**Work task**:
Reproduce exactly the lines of the listing from the one containing "grey bell: [43,258,95,328]" to its final line, both included.

--- Data shown Enclosed Below ---

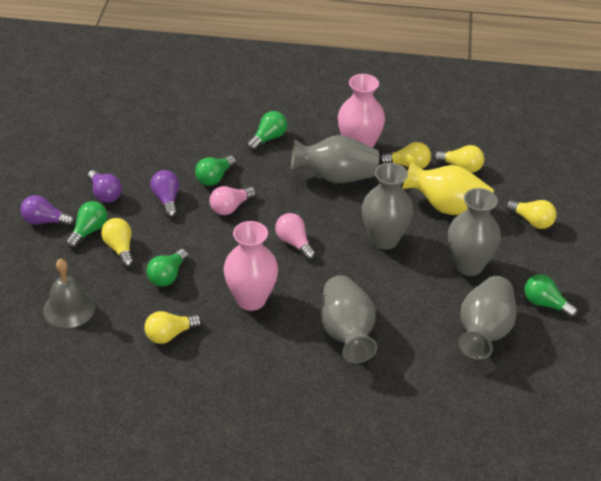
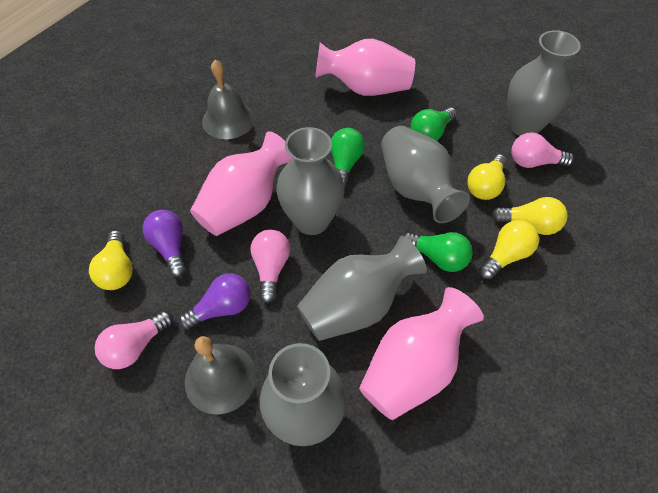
green light bulb: [66,201,107,248] [147,249,188,287] [195,155,236,186] [247,111,287,151] [524,274,578,318] = 5 -> [331,128,365,187] [403,232,473,272] [411,107,457,141] = 3
grey bell: [43,258,95,328] = 1 -> [185,336,257,414] [202,60,255,139] = 2
pink light bulb: [210,186,256,215] [275,213,316,260] = 2 -> [95,311,173,369] [250,230,290,303] [511,132,574,168] = 3
pink vase: [223,221,278,311] [338,74,385,148] = 2 -> [190,131,293,236] [315,39,415,96] [359,287,484,420] = 3
purple light bulb: [20,195,75,227] [88,170,122,203] [150,170,179,218] = 3 -> [143,210,186,277] [179,273,251,330] = 2
yellow light bulb: [101,218,134,268] [145,311,202,344] [379,142,431,169] [434,145,484,173] [506,200,557,229] = 5 -> [89,230,133,290] [467,154,507,200] [479,220,539,280] [491,197,567,235] = 4
yellow vase: [402,161,494,215] = 1 -> none = 0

--- End of Enclosed Data shown ---

**Result of the exercise**:
grey bell: [43,258,95,328] = 1 -> [185,336,257,414] [202,60,255,139] = 2
pink light bulb: [210,186,256,215] [275,213,316,260] = 2 -> [95,311,173,369] [250,230,290,303] [511,132,574,168] = 3
pink vase: [223,221,278,311] [338,74,385,148] = 2 -> [190,131,293,236] [315,39,415,96] [359,287,484,420] = 3
purple light bulb: [20,195,75,227] [88,170,122,203] [150,170,179,218] = 3 -> [143,210,186,277] [179,273,251,330] = 2
yellow light bulb: [101,218,134,268] [145,311,202,344] [379,142,431,169] [434,145,484,173] [506,200,557,229] = 5 -> [89,230,133,290] [467,154,507,200] [479,220,539,280] [491,197,567,235] = 4
yellow vase: [402,161,494,215] = 1 -> none = 0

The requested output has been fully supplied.